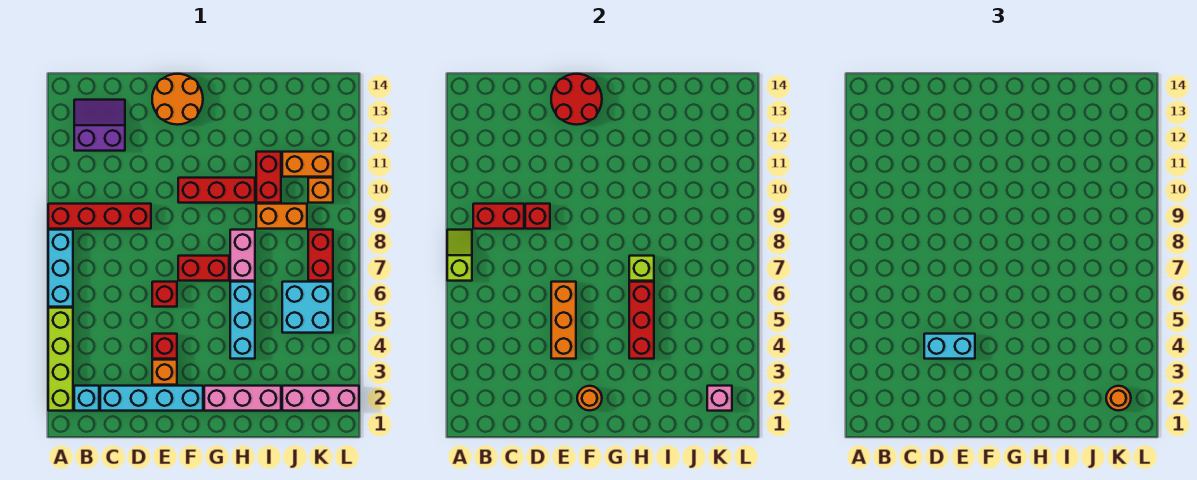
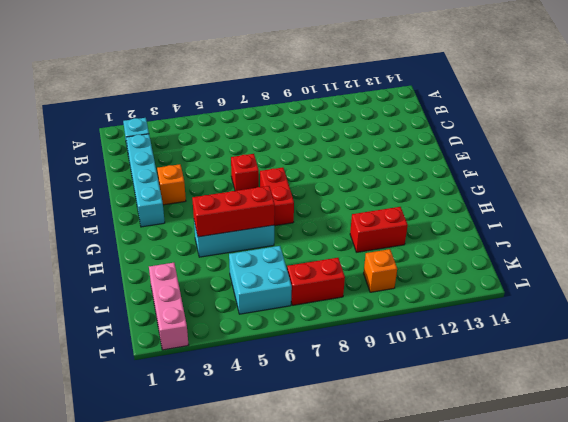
none -> lime brick A2:A5 level 1
none -> cyan brick A6:A8 level 1
none -> red brick A9:D9 level 1
none -> purple slope B12:C13 level 1 top 12

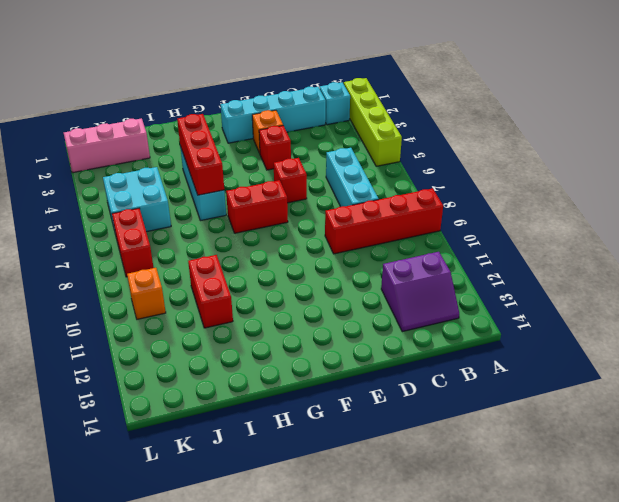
cyan brick C6:C8 level 1 -> cyan brick A6:A8 level 1
none -> orange round brick E13:F14 level 1
none -> red brick F10:H10 level 1
none -> pink brick G2:I2 level 1
none -> pink brick H7:H8 level 1

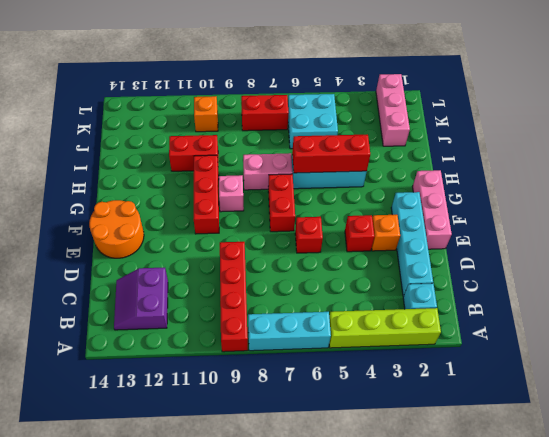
pink brick E1:G1 level 1 -> pink brick G2:I2 level 1
pink brick G9 level 1 -> pink brick K2 level 2
none -> orange brick I9:J9 level 1
none -> orange brick J11:K11 level 1
none -> lime slope A7:A8 level 2 top 7
none -> red brick B9:C9 level 2

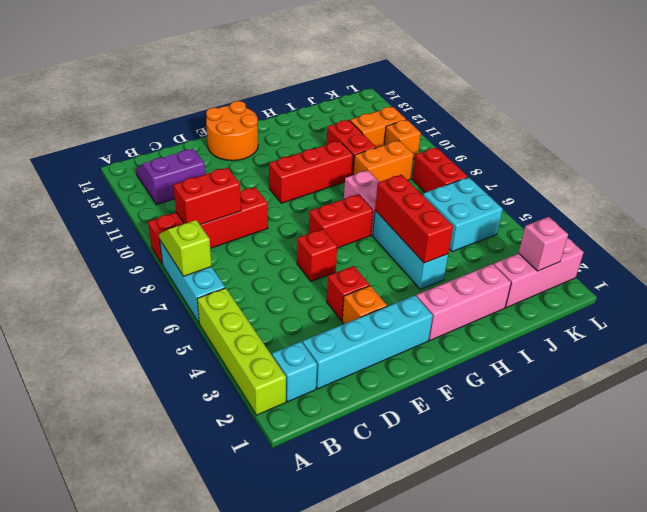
none -> red brick D9 level 2
none -> orange brick E4:E6 level 2
none -> red round brick E13:F14 level 2
none -> orange round brick F2 level 2

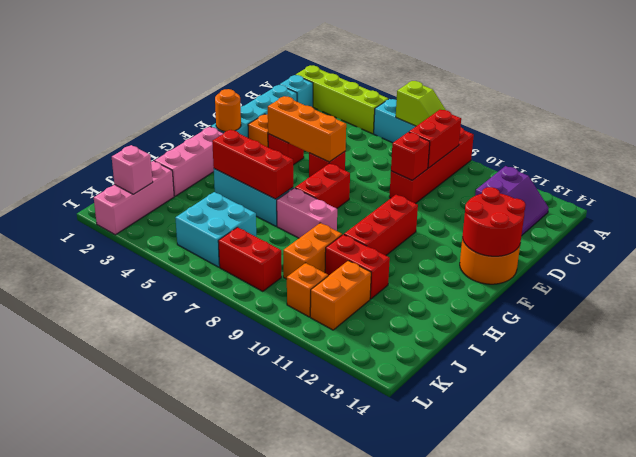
none -> lime brick H7 level 2
none -> cyan brick D4:E4 level 3
none -> orange round brick K2 level 3

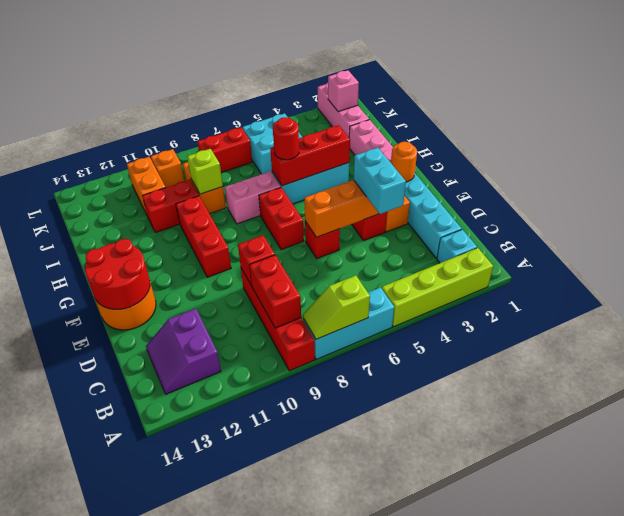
red round brick H6 level 3 -> none
lime brick I9 level 2 -> lime brick H7 level 2
none -> orange round brick K2 level 3

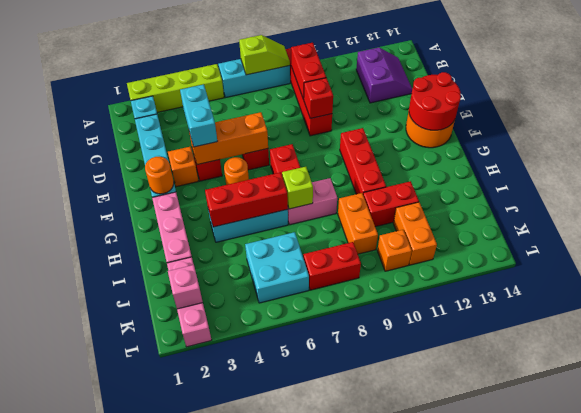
orange round brick F5 level 1 -> orange round brick K2 level 3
◆ ◆ ◆
● **Work required**: Quote, without alteration, the lines running from the line containing "none -> orange brick I9:J9 level 1" to the last line of the entries, and include no pictures.

● **Your solution**:
none -> orange brick I9:J9 level 1
none -> orange brick J11:K11 level 1
none -> lime slope A7:A8 level 2 top 7
none -> red brick B9:C9 level 2

none -> red brick D9 level 2
none -> orange brick E4:E6 level 2
none -> red round brick E13:F14 level 2
none -> orange round brick F2 level 2

none -> lime brick H7 level 2
none -> cyan brick D4:E4 level 3
none -> orange round brick K2 level 3

red round brick H6 level 3 -> none
lime brick I9 level 2 -> lime brick H7 level 2
none -> orange round brick K2 level 3

orange round brick F5 level 1 -> orange round brick K2 level 3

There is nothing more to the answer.